_WORK ITEM_
Copy out exactly the lines below that run from the one holding "brown brick L3:L4" to the one holding "brown tile M2 level 2 -> none", keeping both of those lines and no others.

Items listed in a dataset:
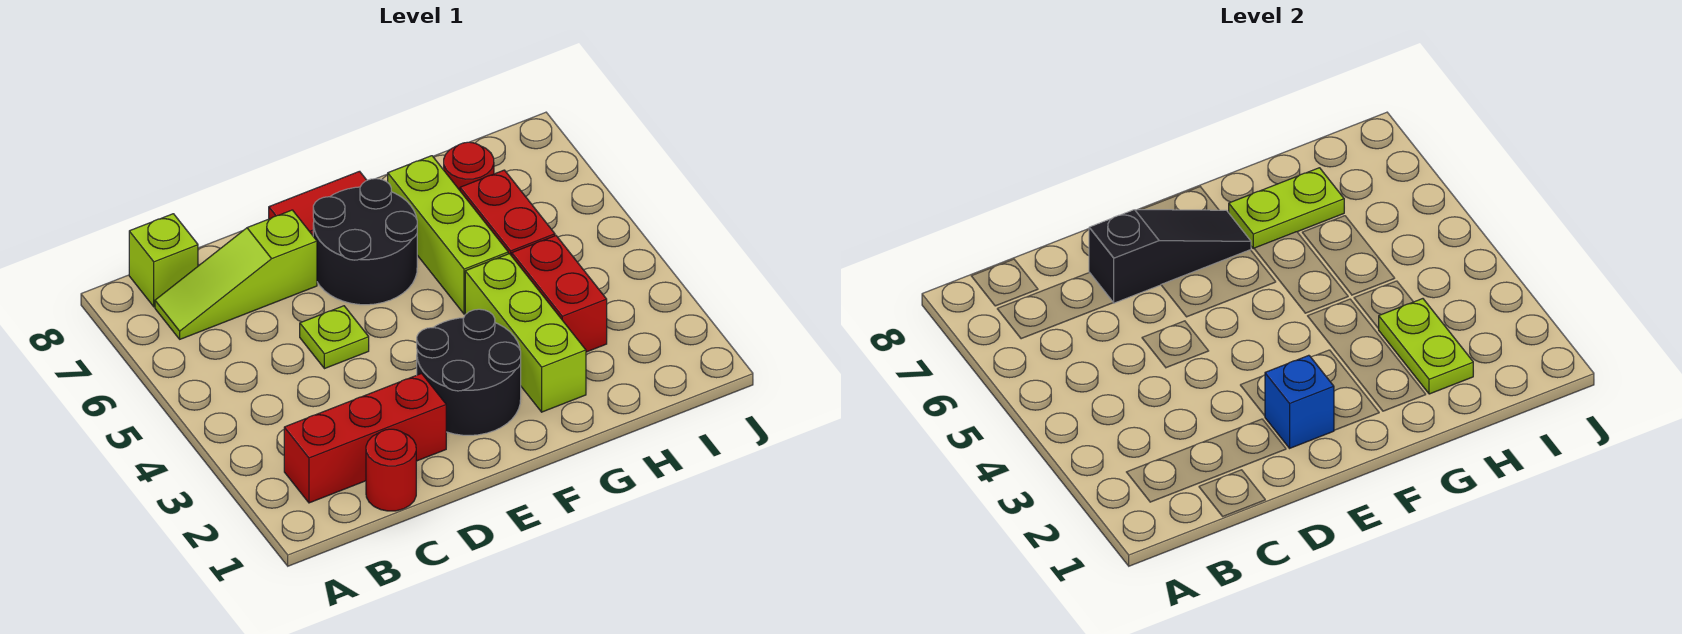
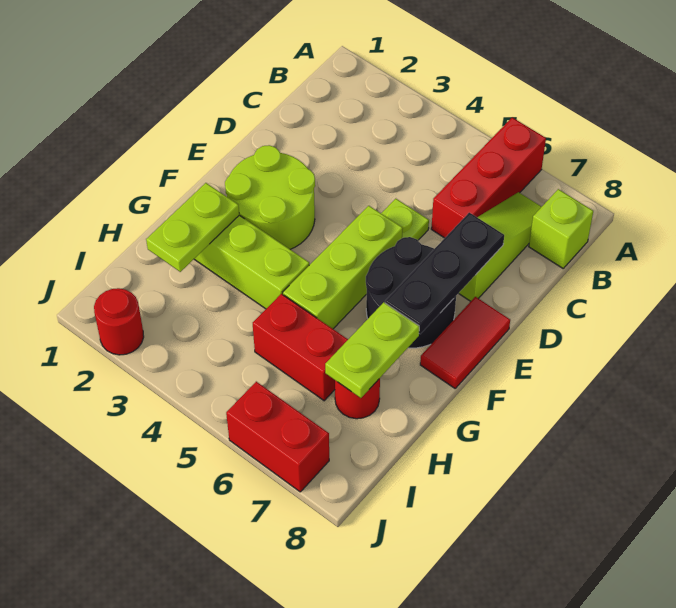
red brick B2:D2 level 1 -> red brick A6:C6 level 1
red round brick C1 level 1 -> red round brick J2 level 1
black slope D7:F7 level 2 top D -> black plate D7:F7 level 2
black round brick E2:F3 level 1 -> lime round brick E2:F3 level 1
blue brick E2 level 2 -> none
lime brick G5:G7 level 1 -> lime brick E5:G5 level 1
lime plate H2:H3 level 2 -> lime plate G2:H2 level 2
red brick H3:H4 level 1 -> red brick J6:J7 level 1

==

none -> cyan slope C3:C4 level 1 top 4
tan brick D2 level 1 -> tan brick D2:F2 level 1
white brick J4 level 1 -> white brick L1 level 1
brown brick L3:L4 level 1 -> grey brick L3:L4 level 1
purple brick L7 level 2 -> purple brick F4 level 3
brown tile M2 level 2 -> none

_SOLUTION TO THIS PROBLEM_
brown brick L3:L4 level 1 -> grey brick L3:L4 level 1
purple brick L7 level 2 -> purple brick F4 level 3
brown tile M2 level 2 -> none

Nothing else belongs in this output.